=== Section Start ===

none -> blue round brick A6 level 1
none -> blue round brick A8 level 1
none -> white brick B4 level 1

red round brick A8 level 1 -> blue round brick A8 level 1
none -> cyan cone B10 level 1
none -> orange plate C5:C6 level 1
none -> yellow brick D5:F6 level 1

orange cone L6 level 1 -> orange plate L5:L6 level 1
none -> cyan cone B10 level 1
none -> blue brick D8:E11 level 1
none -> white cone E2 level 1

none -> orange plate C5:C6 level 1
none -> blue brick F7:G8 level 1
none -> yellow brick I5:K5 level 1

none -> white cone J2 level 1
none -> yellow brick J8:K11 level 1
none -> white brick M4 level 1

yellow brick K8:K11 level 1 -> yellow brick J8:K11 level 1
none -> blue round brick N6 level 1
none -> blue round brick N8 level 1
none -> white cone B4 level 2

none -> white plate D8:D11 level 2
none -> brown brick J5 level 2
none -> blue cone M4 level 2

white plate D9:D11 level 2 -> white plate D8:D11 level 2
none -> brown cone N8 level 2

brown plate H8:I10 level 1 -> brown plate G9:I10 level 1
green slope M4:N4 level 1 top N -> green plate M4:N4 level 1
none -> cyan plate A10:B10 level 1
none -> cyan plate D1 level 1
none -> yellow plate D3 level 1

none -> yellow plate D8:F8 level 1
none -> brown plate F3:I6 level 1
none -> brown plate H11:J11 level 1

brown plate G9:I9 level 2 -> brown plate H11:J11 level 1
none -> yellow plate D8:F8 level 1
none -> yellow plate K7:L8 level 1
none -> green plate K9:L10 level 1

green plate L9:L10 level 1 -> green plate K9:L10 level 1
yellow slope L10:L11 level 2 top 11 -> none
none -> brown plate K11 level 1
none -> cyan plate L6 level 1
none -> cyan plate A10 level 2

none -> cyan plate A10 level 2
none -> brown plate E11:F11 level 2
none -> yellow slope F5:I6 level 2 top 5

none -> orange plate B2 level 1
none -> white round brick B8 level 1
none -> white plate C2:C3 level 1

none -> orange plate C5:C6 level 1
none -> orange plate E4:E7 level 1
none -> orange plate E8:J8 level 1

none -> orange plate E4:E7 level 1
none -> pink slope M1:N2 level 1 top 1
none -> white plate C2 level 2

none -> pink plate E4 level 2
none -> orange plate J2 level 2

=== Section End ===

### Work task
Copy every line that appears above, with each word kept as it is.

### Task output
none -> blue round brick A6 level 1
none -> blue round brick A8 level 1
none -> white brick B4 level 1

red round brick A8 level 1 -> blue round brick A8 level 1
none -> cyan cone B10 level 1
none -> orange plate C5:C6 level 1
none -> yellow brick D5:F6 level 1

orange cone L6 level 1 -> orange plate L5:L6 level 1
none -> cyan cone B10 level 1
none -> blue brick D8:E11 level 1
none -> white cone E2 level 1

none -> orange plate C5:C6 level 1
none -> blue brick F7:G8 level 1
none -> yellow brick I5:K5 level 1

none -> white cone J2 level 1
none -> yellow brick J8:K11 level 1
none -> white brick M4 level 1

yellow brick K8:K11 level 1 -> yellow brick J8:K11 level 1
none -> blue round brick N6 level 1
none -> blue round brick N8 level 1
none -> white cone B4 level 2

none -> white plate D8:D11 level 2
none -> brown brick J5 level 2
none -> blue cone M4 level 2

white plate D9:D11 level 2 -> white plate D8:D11 level 2
none -> brown cone N8 level 2

brown plate H8:I10 level 1 -> brown plate G9:I10 level 1
green slope M4:N4 level 1 top N -> green plate M4:N4 level 1
none -> cyan plate A10:B10 level 1
none -> cyan plate D1 level 1
none -> yellow plate D3 level 1

none -> yellow plate D8:F8 level 1
none -> brown plate F3:I6 level 1
none -> brown plate H11:J11 level 1

brown plate G9:I9 level 2 -> brown plate H11:J11 level 1
none -> yellow plate D8:F8 level 1
none -> yellow plate K7:L8 level 1
none -> green plate K9:L10 level 1

green plate L9:L10 level 1 -> green plate K9:L10 level 1
yellow slope L10:L11 level 2 top 11 -> none
none -> brown plate K11 level 1
none -> cyan plate L6 level 1
none -> cyan plate A10 level 2

none -> cyan plate A10 level 2
none -> brown plate E11:F11 level 2
none -> yellow slope F5:I6 level 2 top 5

none -> orange plate B2 level 1
none -> white round brick B8 level 1
none -> white plate C2:C3 level 1

none -> orange plate C5:C6 level 1
none -> orange plate E4:E7 level 1
none -> orange plate E8:J8 level 1

none -> orange plate E4:E7 level 1
none -> pink slope M1:N2 level 1 top 1
none -> white plate C2 level 2

none -> pink plate E4 level 2
none -> orange plate J2 level 2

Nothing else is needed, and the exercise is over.